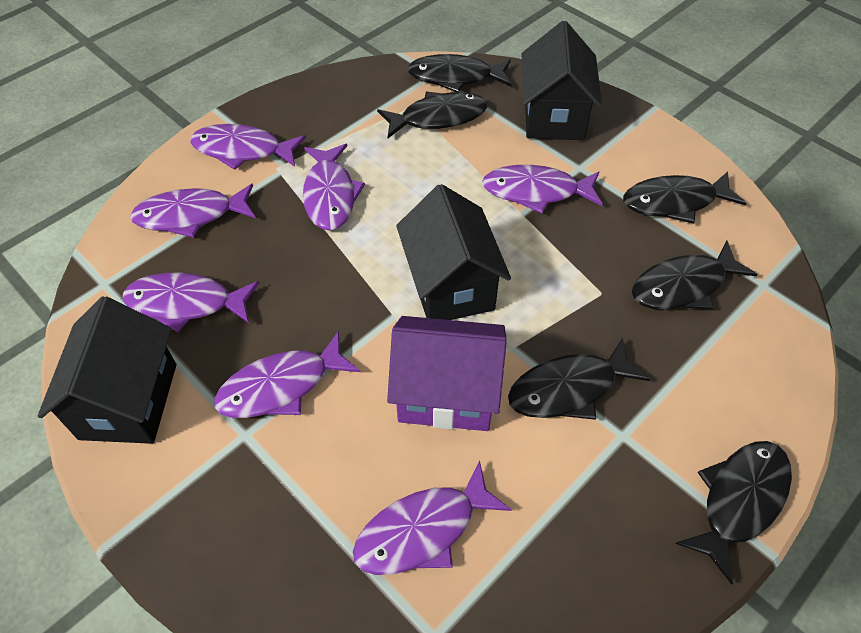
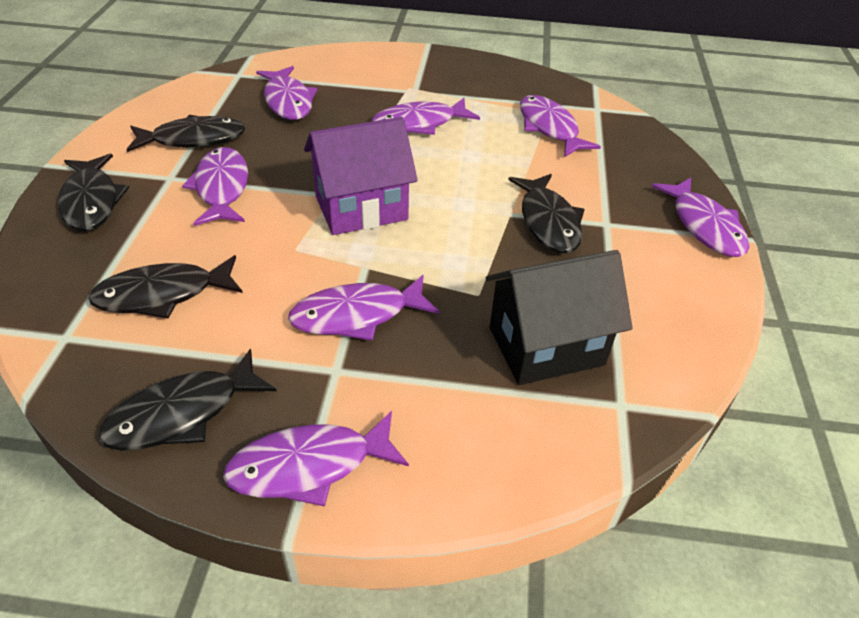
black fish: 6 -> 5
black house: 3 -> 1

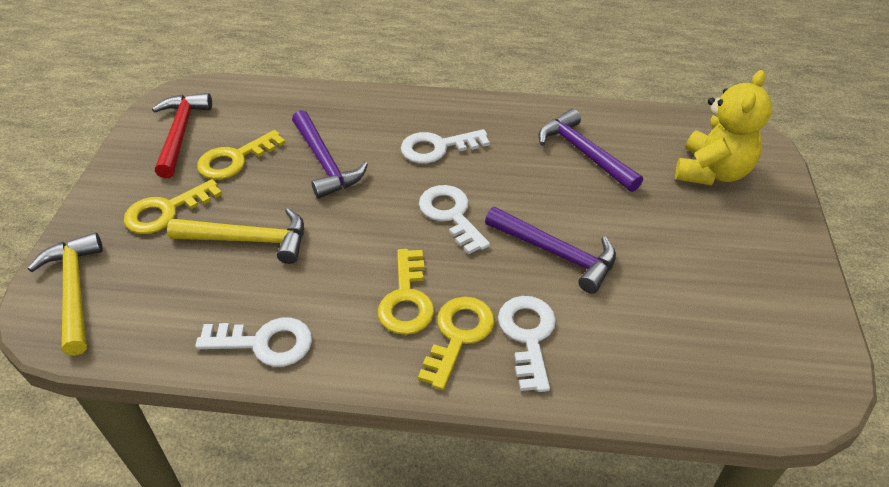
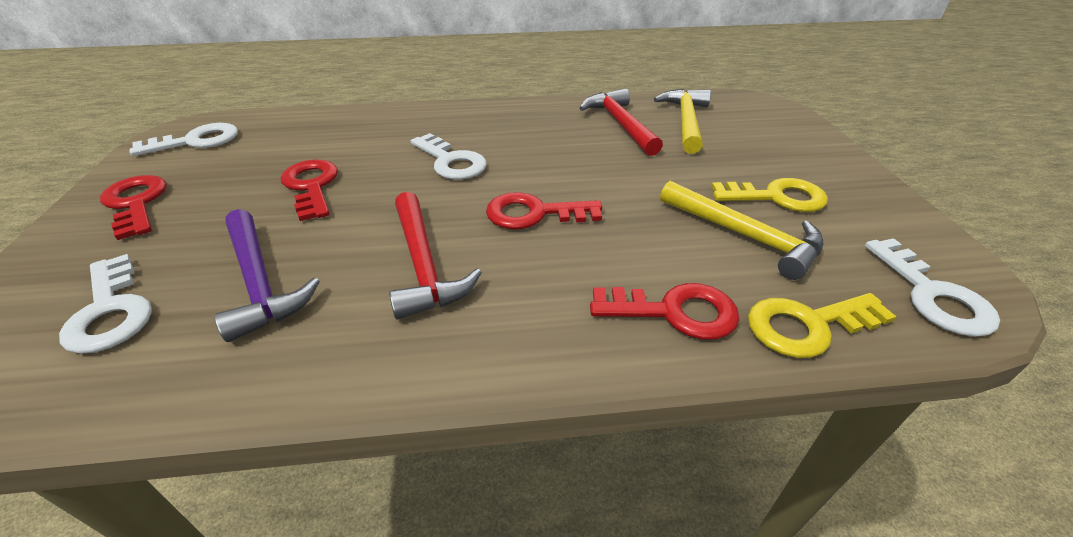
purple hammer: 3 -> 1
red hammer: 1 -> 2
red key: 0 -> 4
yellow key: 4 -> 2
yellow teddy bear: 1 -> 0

^^^^^^^^

Restate the entries word for word, though any image they contain should not appear.

black fish: 6 -> 5
black house: 3 -> 1

purple hammer: 3 -> 1
red hammer: 1 -> 2
red key: 0 -> 4
yellow key: 4 -> 2
yellow teddy bear: 1 -> 0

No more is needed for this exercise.